Work task:
Each line from the beginning of the entries below through the line that includes "red brick H6:H11" must be returned exactly as given.
*** Begin section ***
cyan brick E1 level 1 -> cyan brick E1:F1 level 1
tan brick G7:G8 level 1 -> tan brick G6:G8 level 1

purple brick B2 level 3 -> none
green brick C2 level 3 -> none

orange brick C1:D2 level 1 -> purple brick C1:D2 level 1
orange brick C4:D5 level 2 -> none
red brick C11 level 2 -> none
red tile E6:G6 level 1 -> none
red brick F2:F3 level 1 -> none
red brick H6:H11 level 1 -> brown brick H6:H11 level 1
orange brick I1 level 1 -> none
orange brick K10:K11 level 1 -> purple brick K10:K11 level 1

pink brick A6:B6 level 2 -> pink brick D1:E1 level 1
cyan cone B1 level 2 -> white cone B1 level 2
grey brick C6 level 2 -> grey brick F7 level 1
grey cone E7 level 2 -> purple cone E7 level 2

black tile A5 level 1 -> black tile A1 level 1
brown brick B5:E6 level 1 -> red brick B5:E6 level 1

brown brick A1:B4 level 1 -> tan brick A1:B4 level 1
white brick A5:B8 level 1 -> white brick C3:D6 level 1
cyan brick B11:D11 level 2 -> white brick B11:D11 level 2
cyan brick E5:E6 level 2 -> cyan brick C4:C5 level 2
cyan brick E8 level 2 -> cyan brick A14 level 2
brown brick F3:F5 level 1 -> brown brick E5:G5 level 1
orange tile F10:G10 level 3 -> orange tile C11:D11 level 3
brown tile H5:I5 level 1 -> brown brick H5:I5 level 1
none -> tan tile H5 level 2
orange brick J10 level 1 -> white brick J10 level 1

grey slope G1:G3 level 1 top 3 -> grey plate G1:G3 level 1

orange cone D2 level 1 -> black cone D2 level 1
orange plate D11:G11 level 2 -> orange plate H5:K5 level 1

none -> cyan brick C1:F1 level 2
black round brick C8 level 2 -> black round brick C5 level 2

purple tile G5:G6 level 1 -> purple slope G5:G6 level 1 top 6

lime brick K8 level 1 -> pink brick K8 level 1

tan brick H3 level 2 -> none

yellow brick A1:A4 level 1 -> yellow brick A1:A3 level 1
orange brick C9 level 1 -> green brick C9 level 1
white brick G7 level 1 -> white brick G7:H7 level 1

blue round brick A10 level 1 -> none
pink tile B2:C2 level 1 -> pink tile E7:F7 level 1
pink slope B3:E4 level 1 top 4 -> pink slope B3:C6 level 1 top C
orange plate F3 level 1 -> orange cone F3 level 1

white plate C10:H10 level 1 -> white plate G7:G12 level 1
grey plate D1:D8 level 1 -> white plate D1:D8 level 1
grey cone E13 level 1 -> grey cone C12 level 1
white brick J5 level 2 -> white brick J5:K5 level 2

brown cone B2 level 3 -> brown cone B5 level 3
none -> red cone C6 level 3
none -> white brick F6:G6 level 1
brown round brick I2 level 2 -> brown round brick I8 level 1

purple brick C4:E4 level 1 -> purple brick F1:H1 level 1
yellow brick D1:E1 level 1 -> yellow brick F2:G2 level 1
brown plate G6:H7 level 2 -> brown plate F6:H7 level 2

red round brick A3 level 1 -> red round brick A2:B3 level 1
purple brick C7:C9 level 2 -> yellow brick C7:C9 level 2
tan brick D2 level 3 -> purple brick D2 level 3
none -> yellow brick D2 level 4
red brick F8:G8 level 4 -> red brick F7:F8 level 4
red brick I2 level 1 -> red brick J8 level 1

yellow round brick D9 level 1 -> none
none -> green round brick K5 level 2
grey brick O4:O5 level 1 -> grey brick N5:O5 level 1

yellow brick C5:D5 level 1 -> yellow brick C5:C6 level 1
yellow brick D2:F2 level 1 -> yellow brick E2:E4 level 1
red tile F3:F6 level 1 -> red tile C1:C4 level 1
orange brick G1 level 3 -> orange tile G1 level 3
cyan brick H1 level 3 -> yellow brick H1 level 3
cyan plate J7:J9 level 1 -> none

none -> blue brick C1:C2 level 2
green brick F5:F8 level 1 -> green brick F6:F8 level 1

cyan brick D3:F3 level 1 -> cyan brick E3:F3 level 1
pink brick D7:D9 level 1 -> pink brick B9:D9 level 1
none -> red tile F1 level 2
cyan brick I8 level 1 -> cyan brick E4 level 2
*** End section ***
Answer:
cyan brick E1 level 1 -> cyan brick E1:F1 level 1
tan brick G7:G8 level 1 -> tan brick G6:G8 level 1

purple brick B2 level 3 -> none
green brick C2 level 3 -> none

orange brick C1:D2 level 1 -> purple brick C1:D2 level 1
orange brick C4:D5 level 2 -> none
red brick C11 level 2 -> none
red tile E6:G6 level 1 -> none
red brick F2:F3 level 1 -> none
red brick H6:H11 level 1 -> brown brick H6:H11 level 1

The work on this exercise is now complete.